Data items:
:::
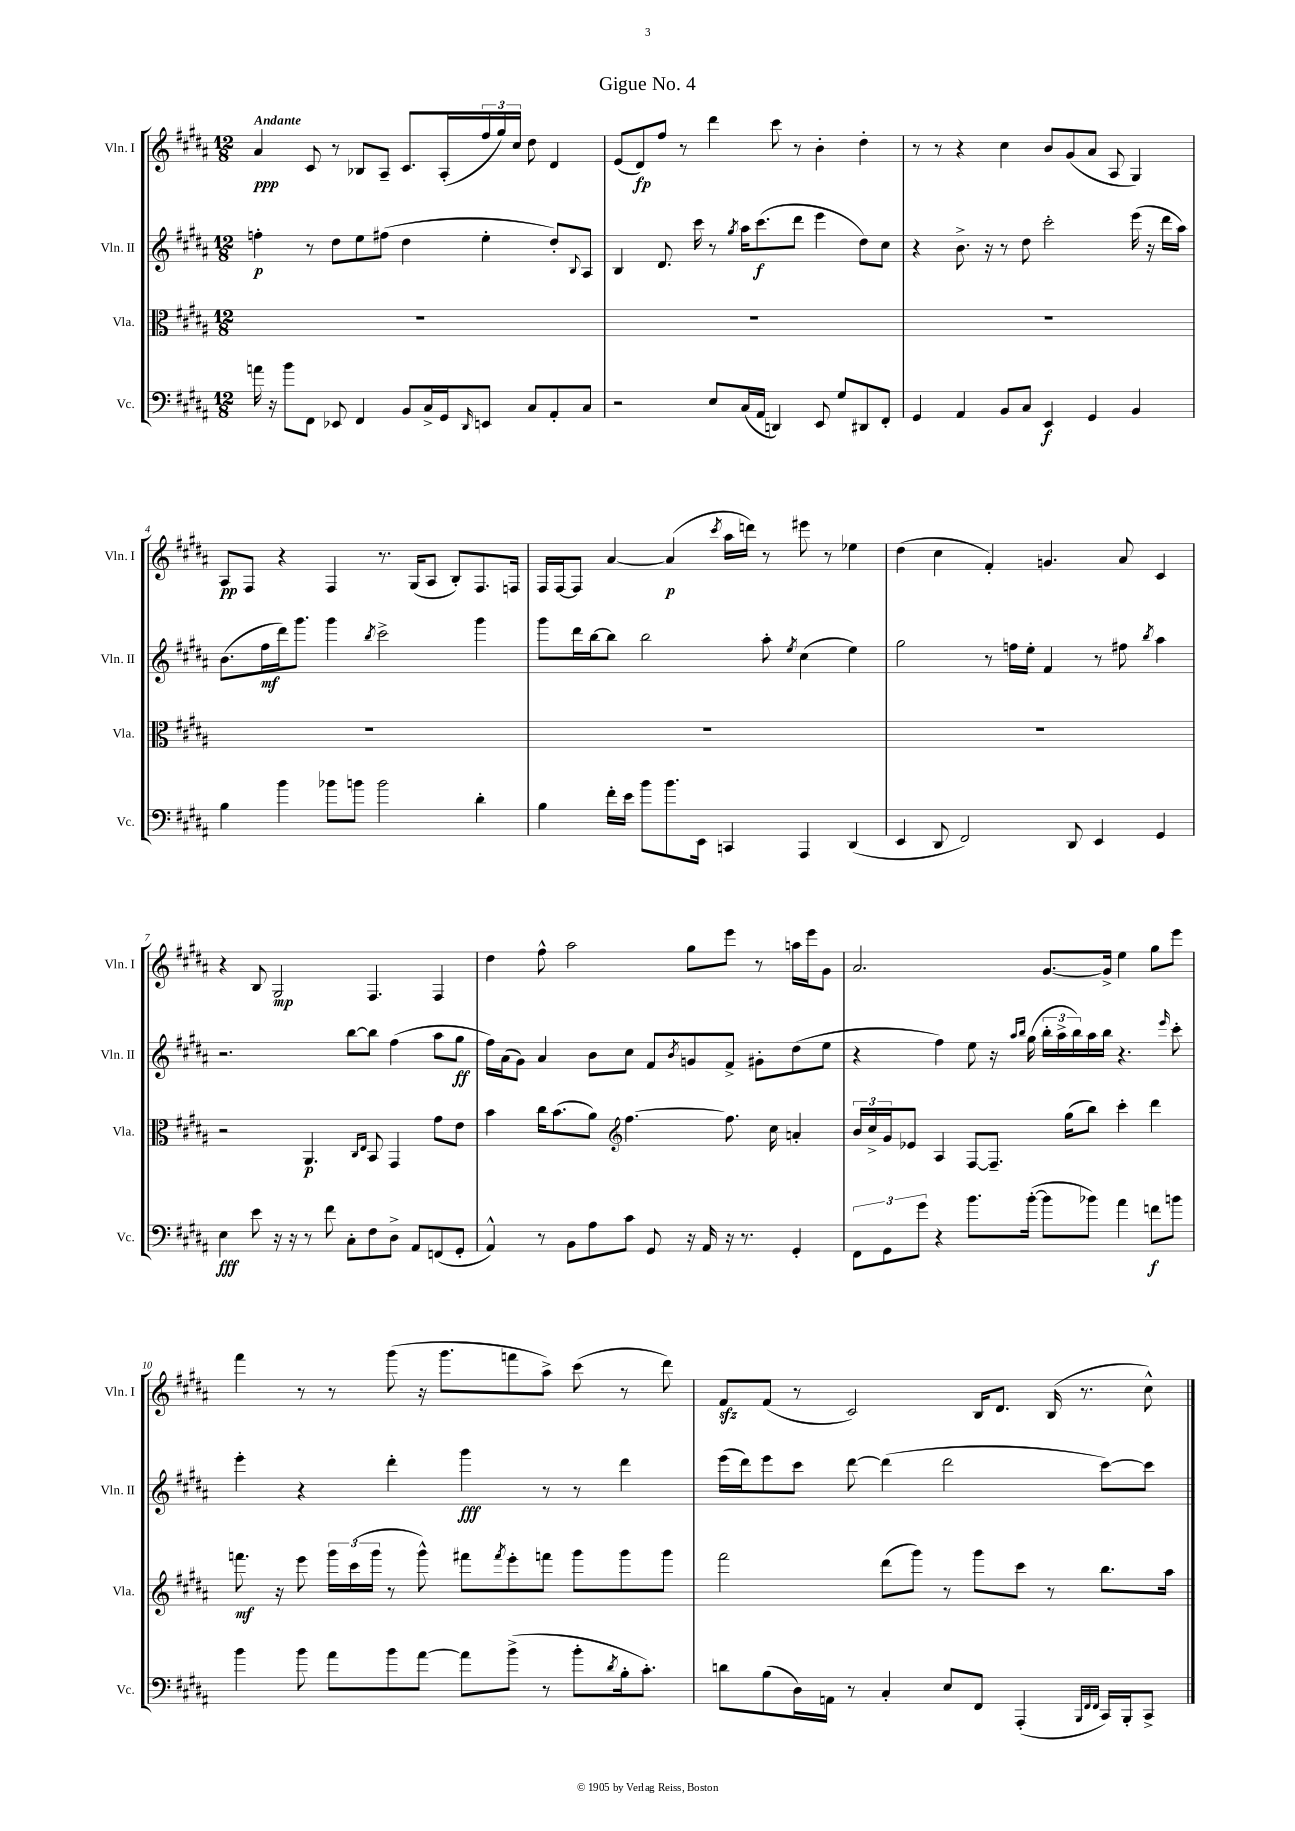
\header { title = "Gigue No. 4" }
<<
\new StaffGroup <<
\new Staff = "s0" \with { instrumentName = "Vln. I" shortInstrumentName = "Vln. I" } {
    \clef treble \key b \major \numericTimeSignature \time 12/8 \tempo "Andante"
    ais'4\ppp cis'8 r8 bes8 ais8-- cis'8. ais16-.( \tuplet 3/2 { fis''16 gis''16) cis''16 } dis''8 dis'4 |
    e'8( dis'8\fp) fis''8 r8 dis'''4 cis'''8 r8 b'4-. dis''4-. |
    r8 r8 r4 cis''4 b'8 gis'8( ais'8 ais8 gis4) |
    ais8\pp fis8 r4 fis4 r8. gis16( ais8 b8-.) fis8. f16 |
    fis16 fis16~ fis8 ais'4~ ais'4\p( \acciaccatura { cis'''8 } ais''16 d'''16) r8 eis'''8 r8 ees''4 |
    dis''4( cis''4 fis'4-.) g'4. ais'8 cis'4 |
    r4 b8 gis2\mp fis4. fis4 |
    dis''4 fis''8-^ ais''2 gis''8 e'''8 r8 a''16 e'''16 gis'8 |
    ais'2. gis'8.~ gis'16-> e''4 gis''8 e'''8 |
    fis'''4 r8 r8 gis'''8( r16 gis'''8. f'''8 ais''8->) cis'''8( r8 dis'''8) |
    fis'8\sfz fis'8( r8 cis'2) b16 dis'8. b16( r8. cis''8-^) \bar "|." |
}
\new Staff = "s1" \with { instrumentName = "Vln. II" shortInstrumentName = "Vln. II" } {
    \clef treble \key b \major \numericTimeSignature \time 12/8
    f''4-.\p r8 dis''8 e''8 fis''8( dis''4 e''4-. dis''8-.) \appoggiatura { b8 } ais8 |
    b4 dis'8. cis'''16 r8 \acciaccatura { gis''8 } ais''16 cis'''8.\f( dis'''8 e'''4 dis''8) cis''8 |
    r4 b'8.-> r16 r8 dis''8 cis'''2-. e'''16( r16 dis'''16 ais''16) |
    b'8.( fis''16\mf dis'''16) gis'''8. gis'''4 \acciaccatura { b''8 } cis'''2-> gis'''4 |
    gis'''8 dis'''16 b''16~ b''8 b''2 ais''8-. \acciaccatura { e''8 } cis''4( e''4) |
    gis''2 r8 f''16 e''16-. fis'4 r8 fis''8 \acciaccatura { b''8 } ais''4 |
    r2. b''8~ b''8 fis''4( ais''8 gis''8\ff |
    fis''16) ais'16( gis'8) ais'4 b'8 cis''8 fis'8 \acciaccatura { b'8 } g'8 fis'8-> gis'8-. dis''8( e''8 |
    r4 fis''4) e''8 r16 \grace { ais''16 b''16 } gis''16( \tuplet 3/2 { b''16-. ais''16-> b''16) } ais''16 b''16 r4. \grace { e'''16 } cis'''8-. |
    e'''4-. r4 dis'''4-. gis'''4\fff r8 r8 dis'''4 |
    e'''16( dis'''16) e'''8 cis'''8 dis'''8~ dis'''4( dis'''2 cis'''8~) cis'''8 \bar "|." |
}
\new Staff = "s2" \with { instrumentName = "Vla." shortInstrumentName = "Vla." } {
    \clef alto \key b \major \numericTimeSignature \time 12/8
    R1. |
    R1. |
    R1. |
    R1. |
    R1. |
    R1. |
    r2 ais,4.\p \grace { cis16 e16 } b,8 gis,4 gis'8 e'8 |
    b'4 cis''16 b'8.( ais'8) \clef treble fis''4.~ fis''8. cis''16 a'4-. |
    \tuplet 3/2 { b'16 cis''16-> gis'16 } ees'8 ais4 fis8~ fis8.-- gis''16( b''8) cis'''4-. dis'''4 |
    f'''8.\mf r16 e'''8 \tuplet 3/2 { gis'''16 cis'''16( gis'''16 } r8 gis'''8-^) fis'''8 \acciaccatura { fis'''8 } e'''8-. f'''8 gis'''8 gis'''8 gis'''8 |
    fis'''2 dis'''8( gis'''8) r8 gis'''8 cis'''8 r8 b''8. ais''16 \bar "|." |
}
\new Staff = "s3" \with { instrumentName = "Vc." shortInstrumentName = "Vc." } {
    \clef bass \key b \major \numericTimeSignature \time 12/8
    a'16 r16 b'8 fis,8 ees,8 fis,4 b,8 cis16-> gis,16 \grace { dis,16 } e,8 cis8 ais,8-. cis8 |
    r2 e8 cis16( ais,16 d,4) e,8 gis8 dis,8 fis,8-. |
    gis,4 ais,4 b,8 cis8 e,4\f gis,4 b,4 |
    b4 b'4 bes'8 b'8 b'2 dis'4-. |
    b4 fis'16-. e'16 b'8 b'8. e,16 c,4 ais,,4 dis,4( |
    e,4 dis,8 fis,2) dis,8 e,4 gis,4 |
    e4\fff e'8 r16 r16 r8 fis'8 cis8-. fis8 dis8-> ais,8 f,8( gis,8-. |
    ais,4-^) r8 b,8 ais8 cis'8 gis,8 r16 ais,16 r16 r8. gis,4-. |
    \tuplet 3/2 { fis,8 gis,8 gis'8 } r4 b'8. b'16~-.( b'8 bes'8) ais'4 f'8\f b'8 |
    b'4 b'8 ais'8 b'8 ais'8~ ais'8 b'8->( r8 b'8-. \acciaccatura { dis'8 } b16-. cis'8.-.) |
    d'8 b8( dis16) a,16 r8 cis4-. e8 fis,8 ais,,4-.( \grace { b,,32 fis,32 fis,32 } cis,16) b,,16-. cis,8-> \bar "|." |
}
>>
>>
:::
Instruction:
Quote the stretch from the first of the lines through the line that contains "ais'2. gis'8.~ gis'16->", and leave the pictures out of your answer.

Task solution:
\header { title = "Gigue No. 4" }
<<
\new StaffGroup <<
\new Staff = "s0" \with { instrumentName = "Vln. I" shortInstrumentName = "Vln. I" } {
    \clef treble \key b \major \numericTimeSignature \time 12/8 \tempo "Andante"
    ais'4\ppp cis'8 r8 bes8 ais8-- cis'8. ais16-.( \tuplet 3/2 { fis''16 gis''16) cis''16 } dis''8 dis'4 |
    e'8( dis'8\fp) fis''8 r8 dis'''4 cis'''8 r8 b'4-. dis''4-. |
    r8 r8 r4 cis''4 b'8 gis'8( ais'8 ais8 gis4) |
    ais8\pp fis8 r4 fis4 r8. gis16( ais8 b8-.) fis8. f16 |
    fis16 fis16~ fis8 ais'4~ ais'4\p( \acciaccatura { cis'''8 } ais''16 d'''16) r8 eis'''8 r8 ees''4 |
    dis''4( cis''4 fis'4-.) g'4. ais'8 cis'4 |
    r4 b8 gis2\mp fis4. fis4 |
    dis''4 fis''8-^ ais''2 gis''8 e'''8 r8 a''16 e'''16 gis'8 |
    ais'2. gis'8.~ gis'16-> e''4 gis''8 e'''8 |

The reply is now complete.